** DATASET EXCERPTS follows **

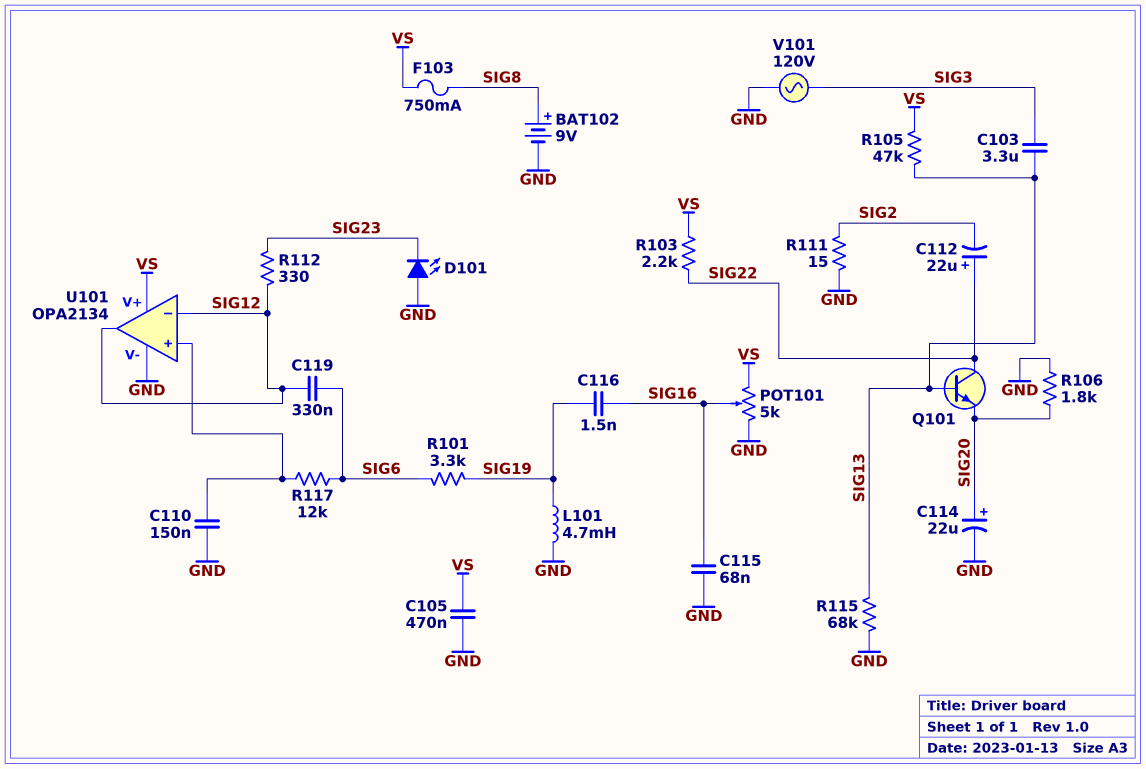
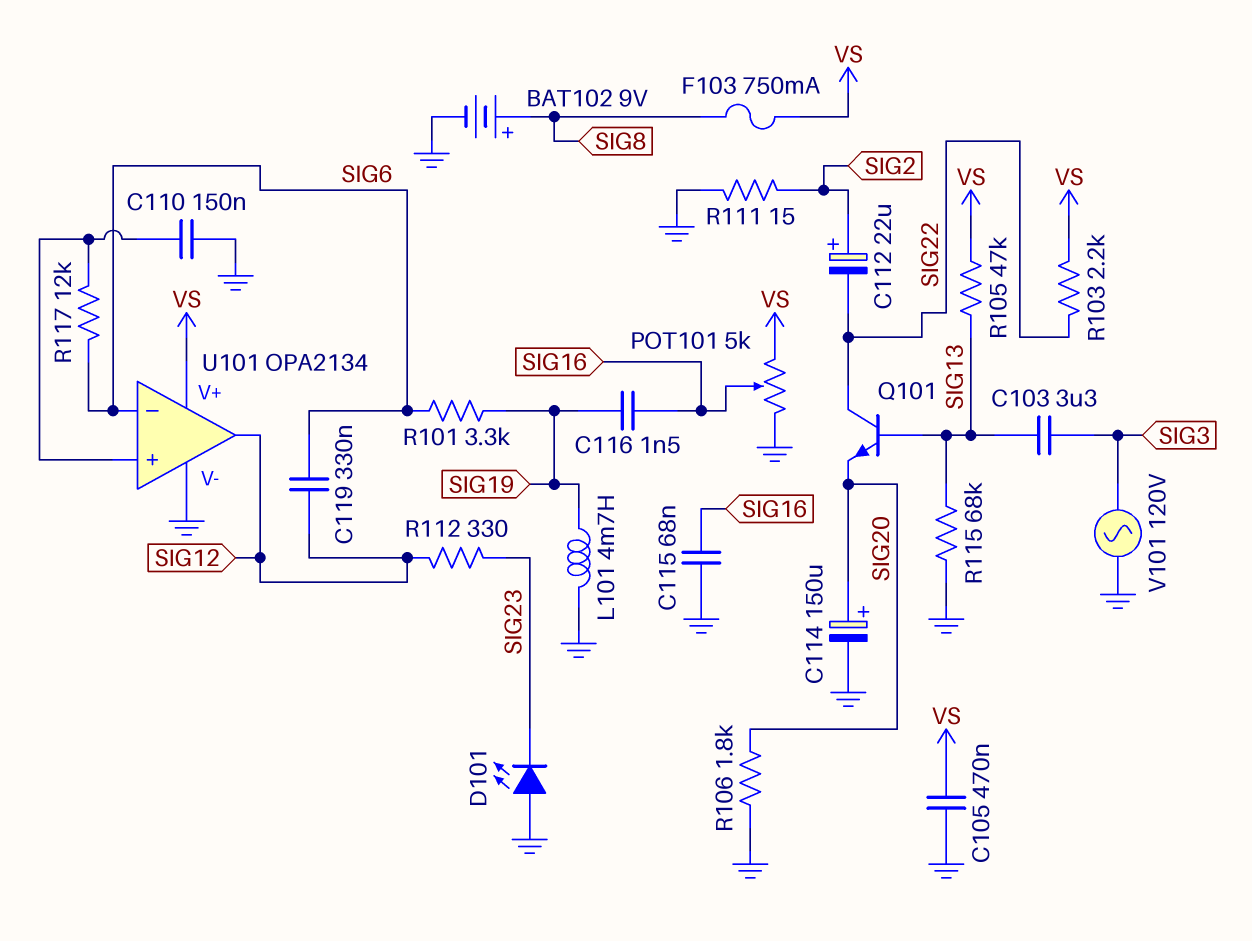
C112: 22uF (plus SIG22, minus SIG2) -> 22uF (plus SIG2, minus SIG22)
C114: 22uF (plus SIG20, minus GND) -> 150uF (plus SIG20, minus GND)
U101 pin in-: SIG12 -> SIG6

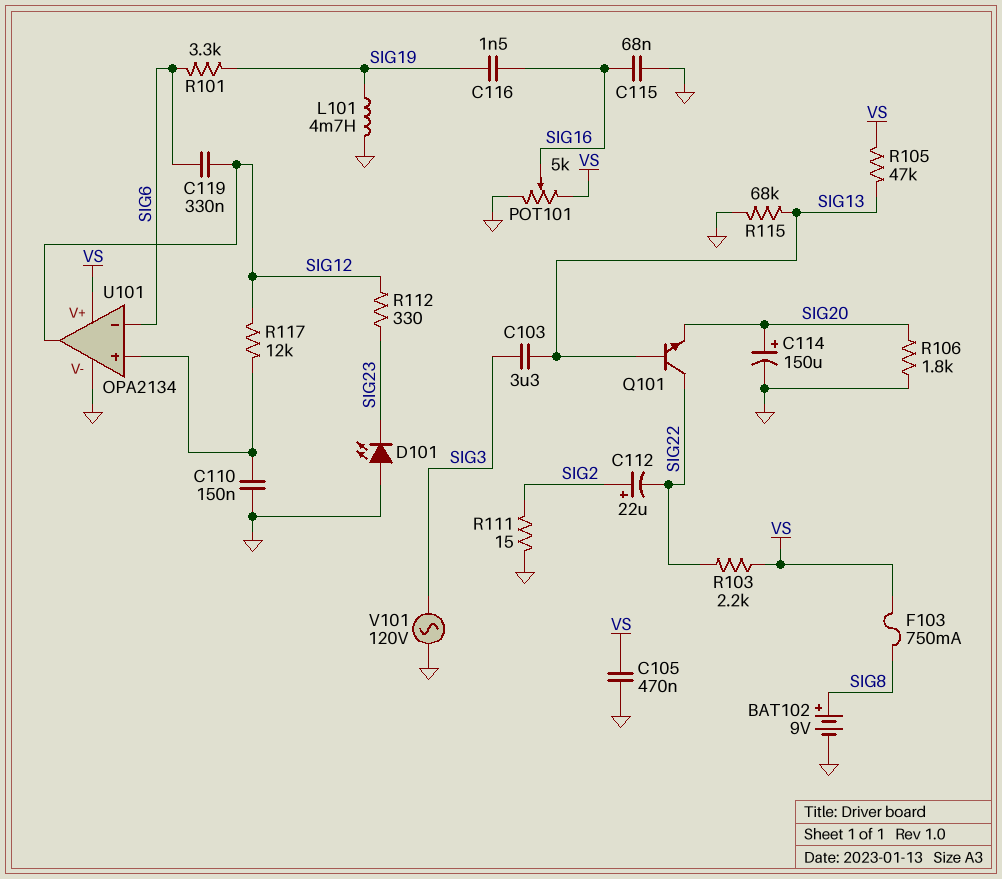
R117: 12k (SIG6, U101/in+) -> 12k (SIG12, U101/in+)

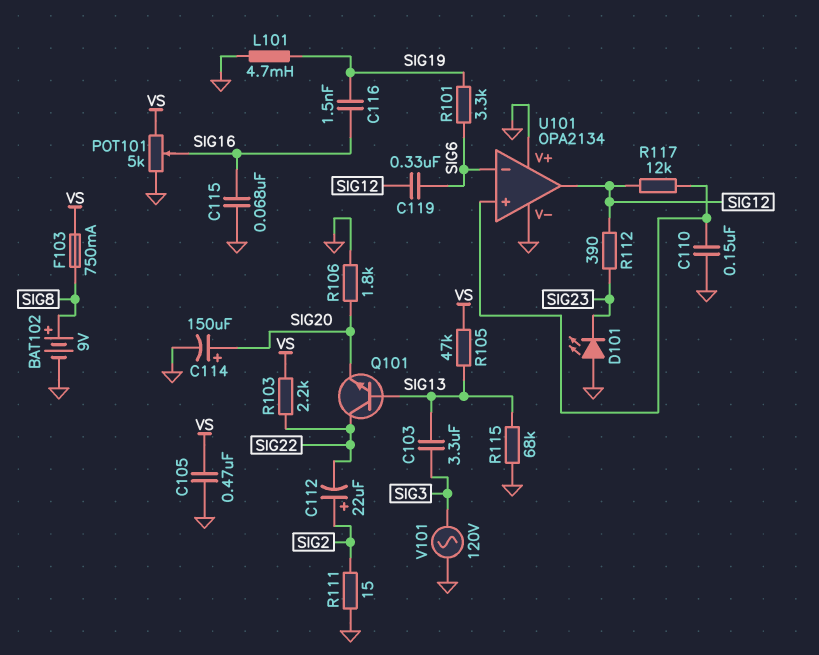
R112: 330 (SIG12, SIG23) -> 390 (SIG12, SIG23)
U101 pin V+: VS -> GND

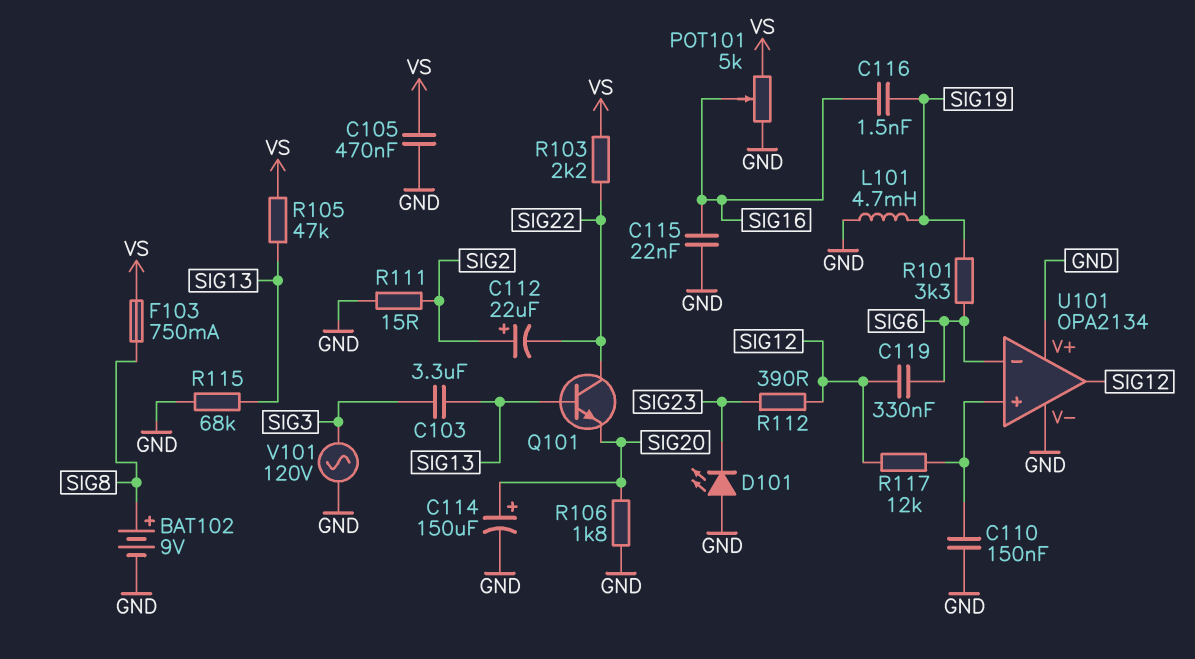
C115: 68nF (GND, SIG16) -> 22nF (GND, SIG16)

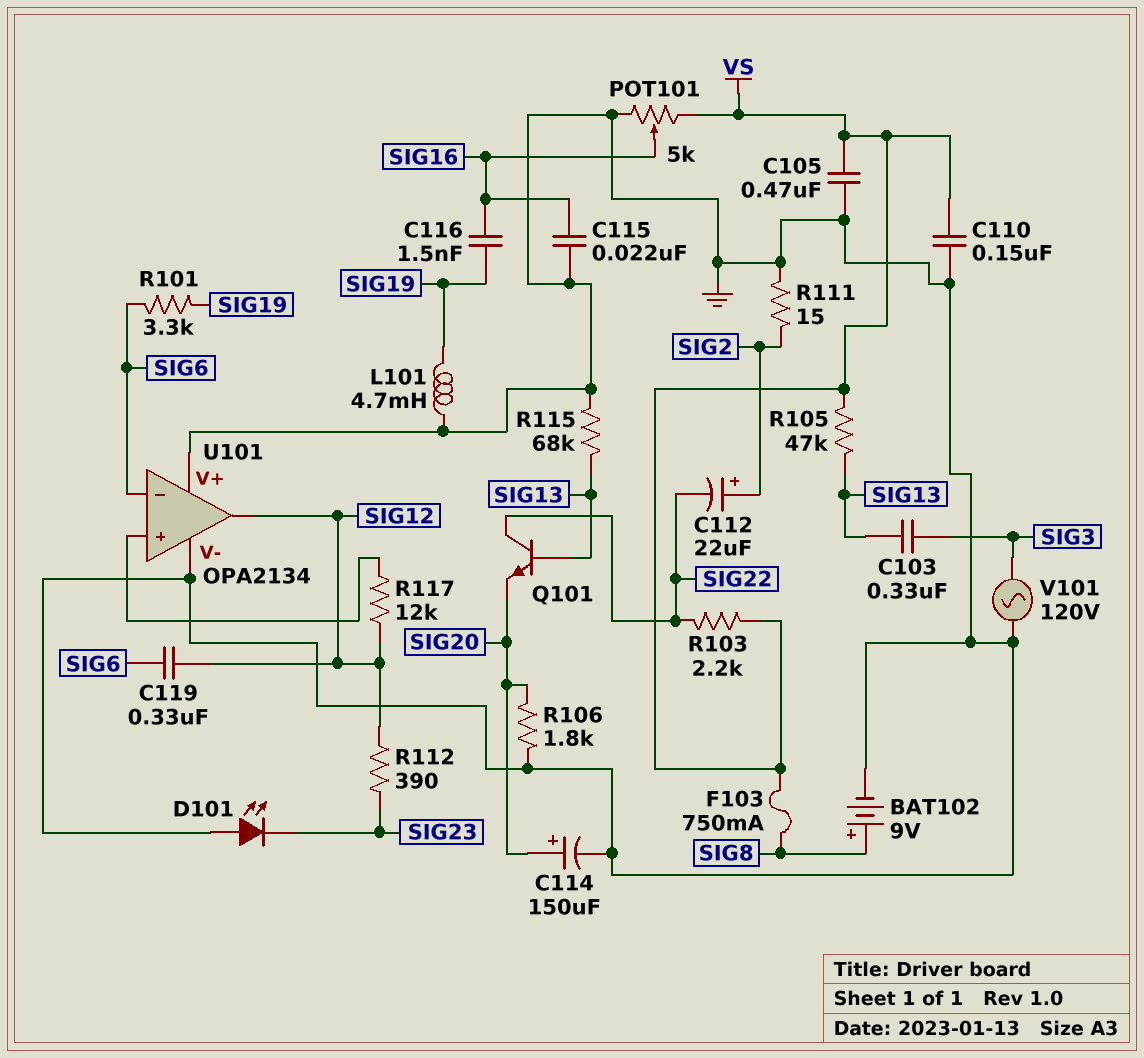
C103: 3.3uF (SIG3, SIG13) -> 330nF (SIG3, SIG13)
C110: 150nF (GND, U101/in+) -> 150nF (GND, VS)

** End of DATASET EXCERPTS **
** DATASET EXCERPTS follows **

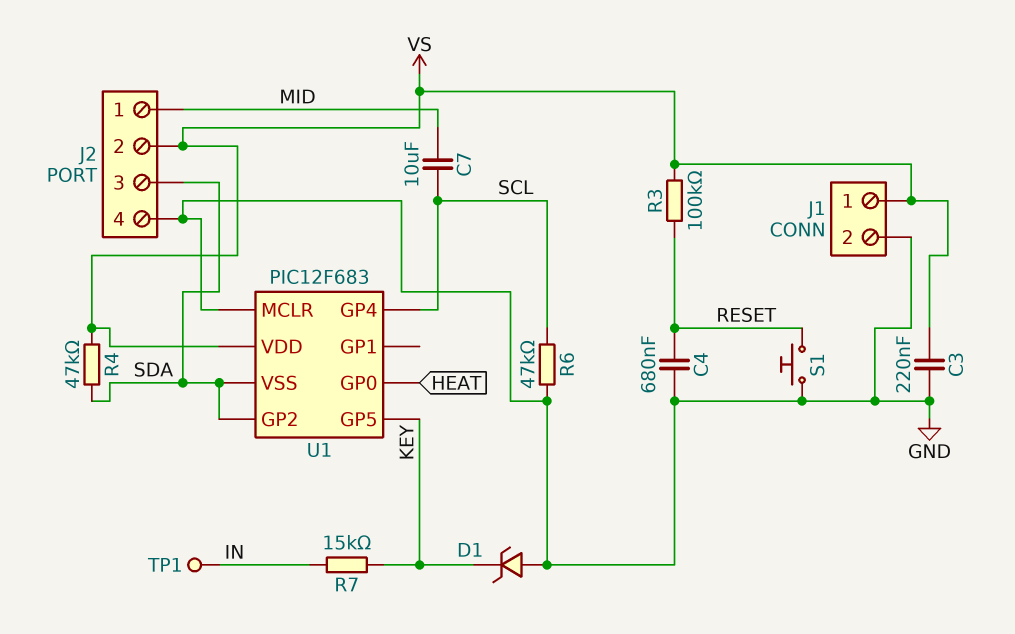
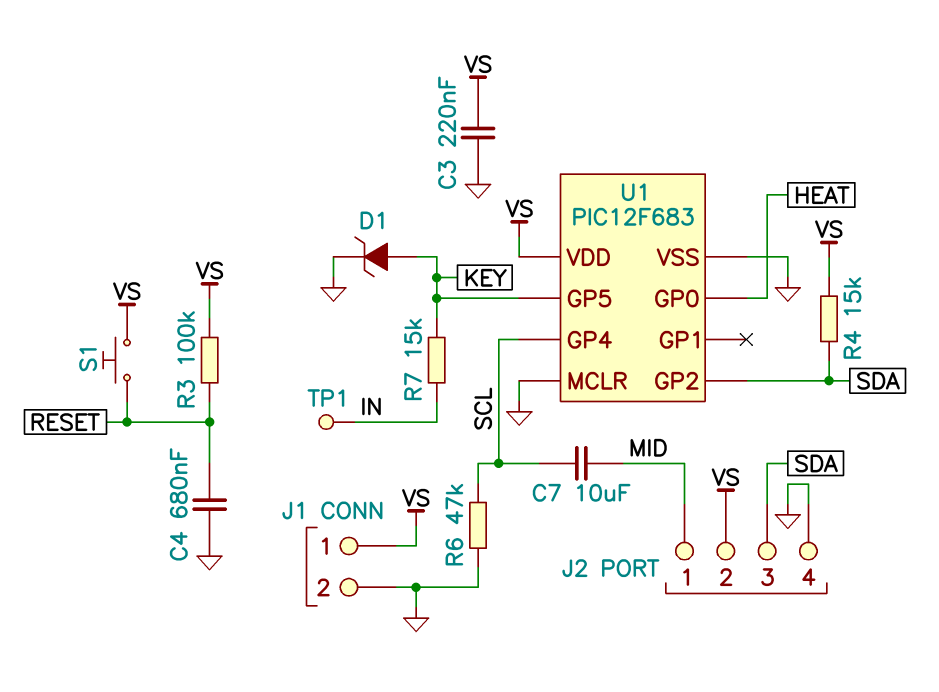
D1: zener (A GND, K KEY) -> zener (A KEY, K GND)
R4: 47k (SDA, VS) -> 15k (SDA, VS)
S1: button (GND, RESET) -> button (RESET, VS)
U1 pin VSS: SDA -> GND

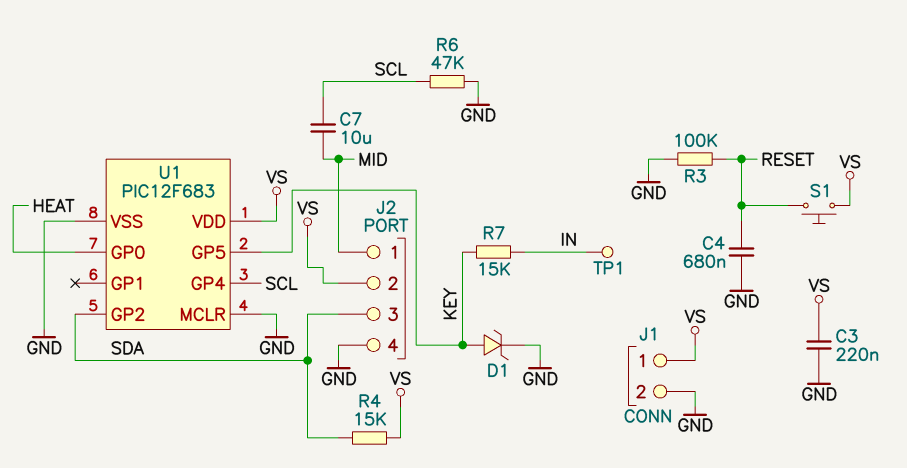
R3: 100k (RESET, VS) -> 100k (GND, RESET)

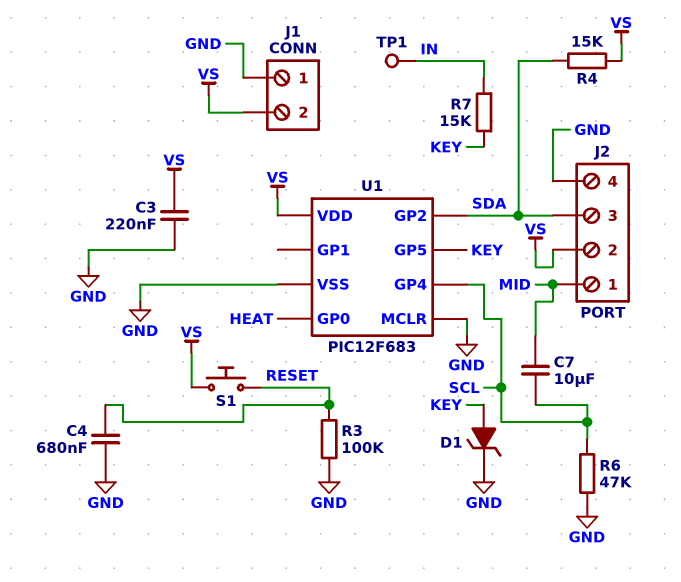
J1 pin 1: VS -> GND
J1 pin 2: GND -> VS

** End of DATASET EXCERPTS **
** DATASET EXCERPTS follows **

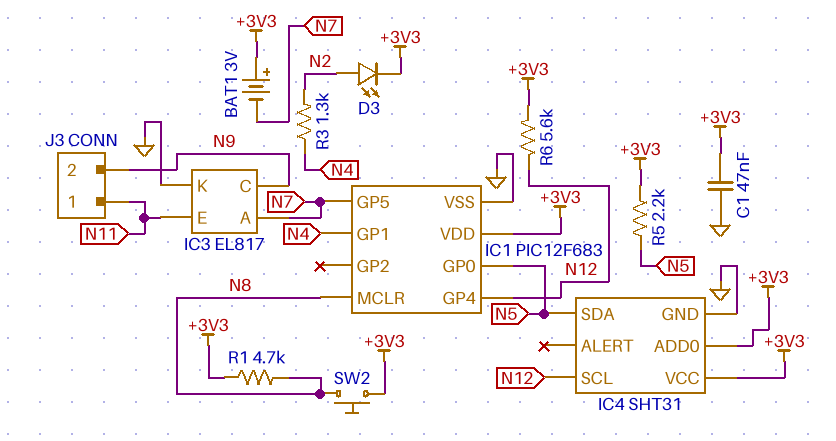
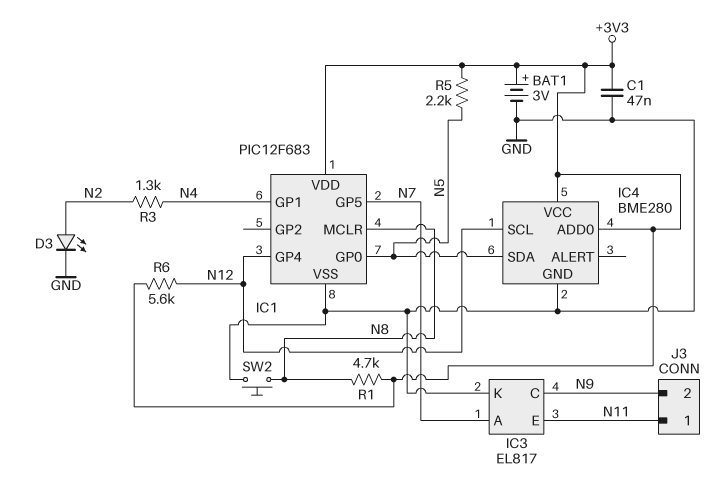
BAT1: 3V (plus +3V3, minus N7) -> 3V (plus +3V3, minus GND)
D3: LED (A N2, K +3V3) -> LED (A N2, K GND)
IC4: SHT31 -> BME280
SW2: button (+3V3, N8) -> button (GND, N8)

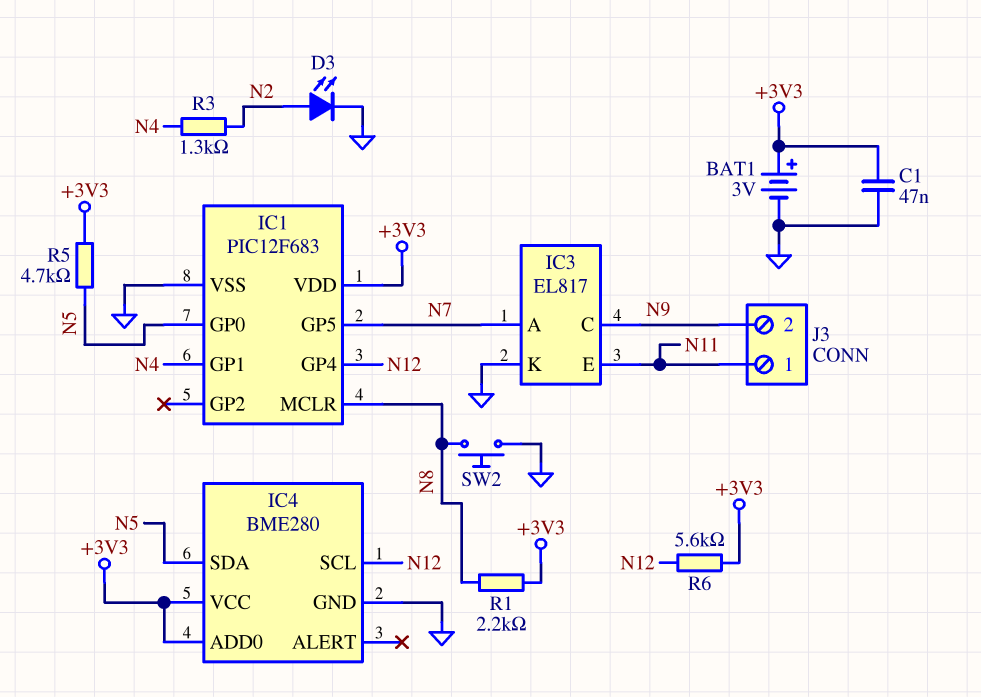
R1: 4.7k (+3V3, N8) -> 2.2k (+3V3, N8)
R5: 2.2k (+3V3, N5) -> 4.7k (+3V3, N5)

** End of DATASET EXCERPTS **

Indicate how many lines of the material contain the string "plus", giving the number and nothing more.

3